/---

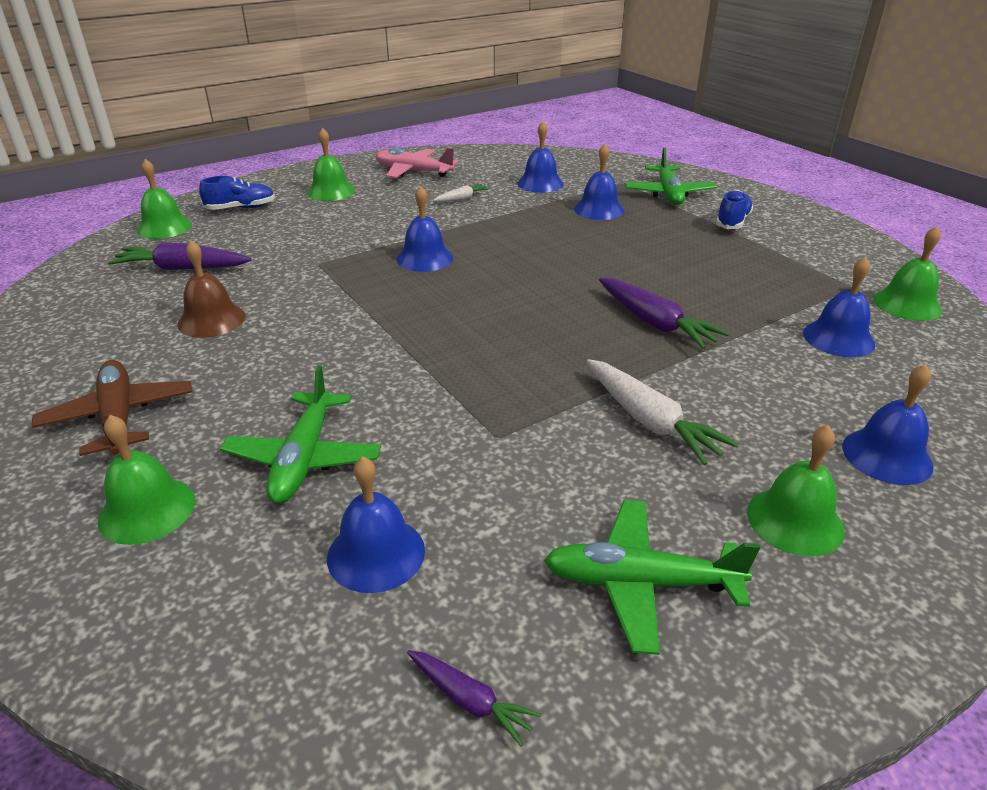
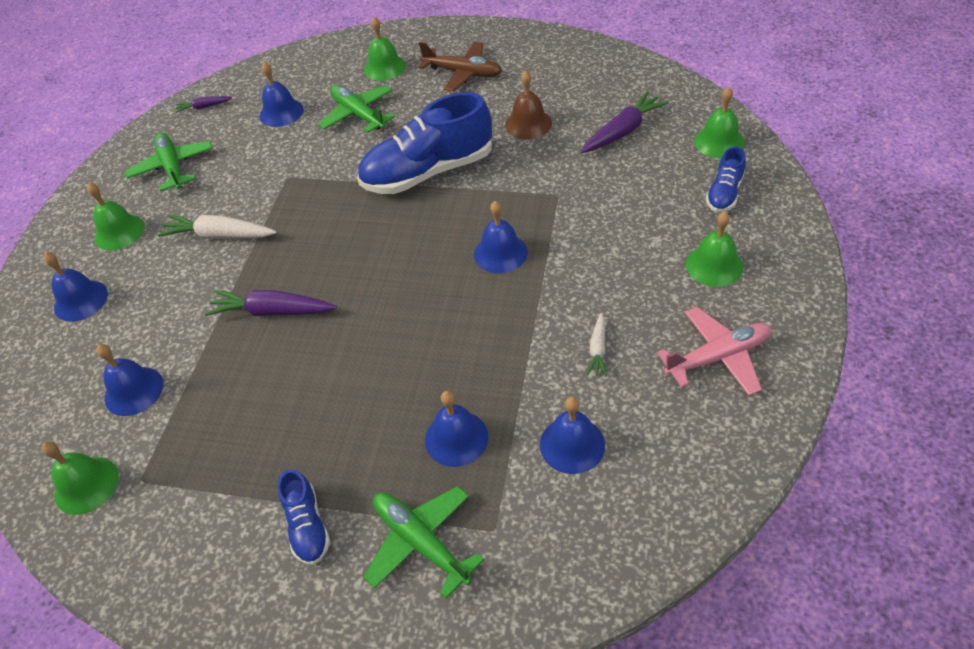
camera: 140 degrees right, 15 degrees up
(363, 340) = (428, 172): none -> blue shoe
(640, 583) = (173, 167): green plane -> green plane turned 75 degrees counterclockwise

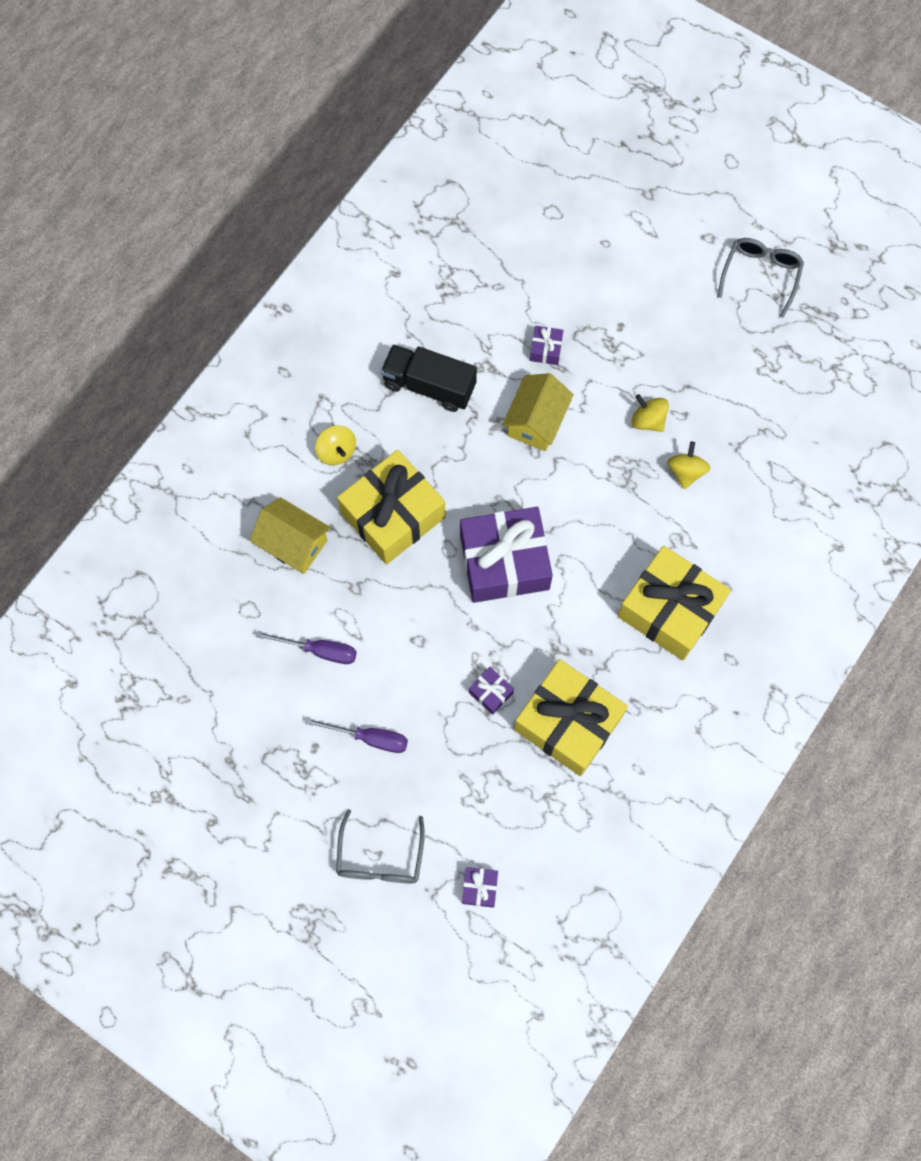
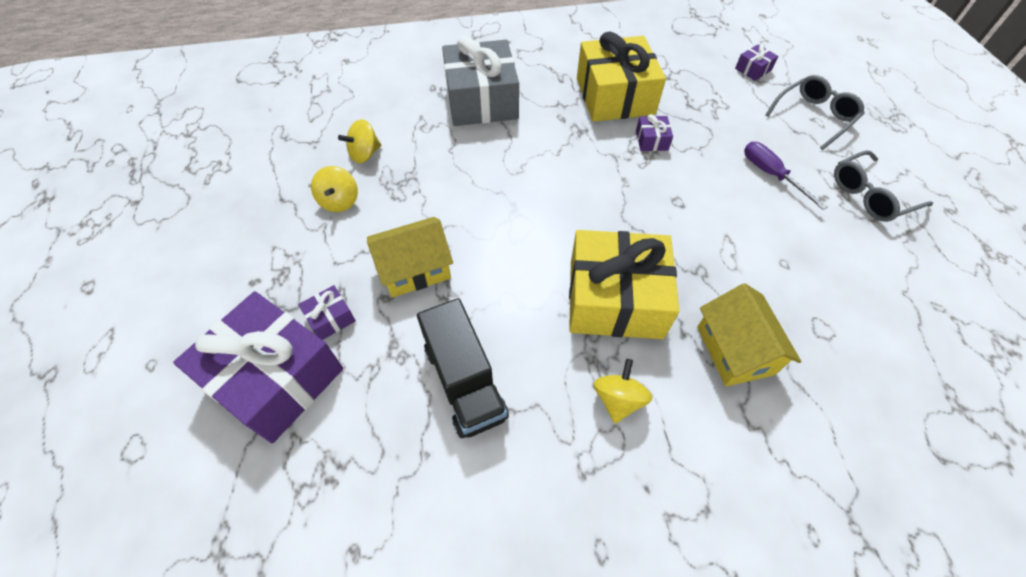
camera: 135 degrees left, 15 degrees down
(319, 650) = (772, 252): purple screwdriver -> none
(504, 562) = (558, 199): purple gift -> purple gift (275, 377)
(669, 610) = (481, 100): yellow gift -> grey gift
(760, 275) = (114, 225): grey glasses -> grey glasses (870, 195)

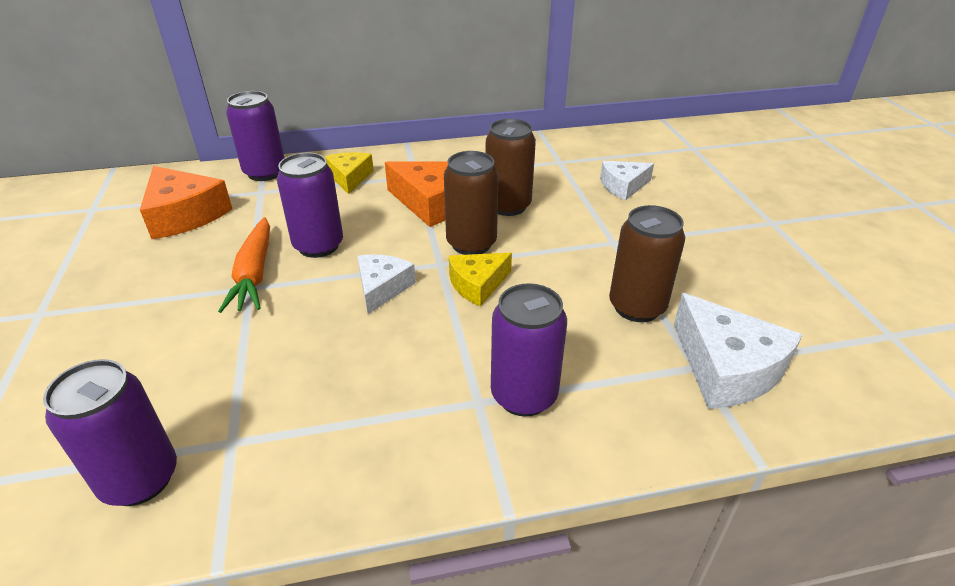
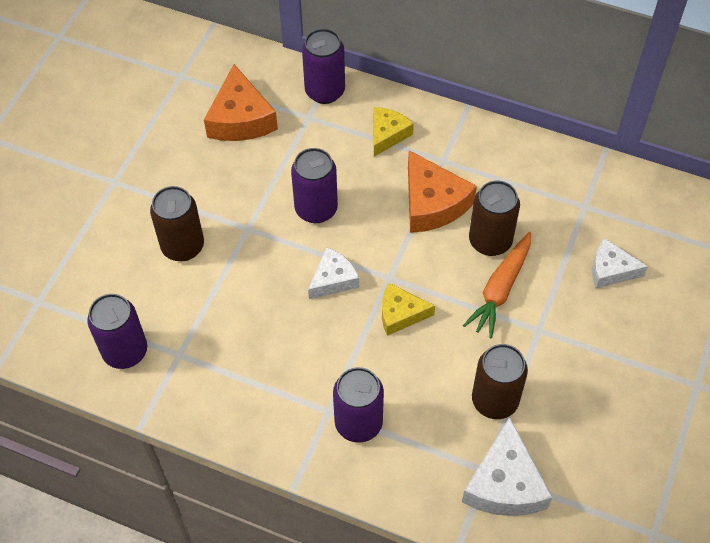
camera: 35 degrees right, 20 degrees up
(254, 274) = (257, 216): orange carrot -> orange carrot (500, 289)
(471, 243) = (427, 269): brown can -> brown can (183, 246)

\---

● **Requirement**:
Write out the entries again word for word. Do not include the pictures.

● **Your solution**:
camera: 140 degrees right, 15 degrees up
(363, 340) = (428, 172): none -> blue shoe
(640, 583) = (173, 167): green plane -> green plane turned 75 degrees counterclockwise

camera: 135 degrees left, 15 degrees down
(319, 650) = (772, 252): purple screwdriver -> none
(504, 562) = (558, 199): purple gift -> purple gift (275, 377)
(669, 610) = (481, 100): yellow gift -> grey gift
(760, 275) = (114, 225): grey glasses -> grey glasses (870, 195)

camera: 35 degrees right, 20 degrees up
(254, 274) = (257, 216): orange carrot -> orange carrot (500, 289)
(471, 243) = (427, 269): brown can -> brown can (183, 246)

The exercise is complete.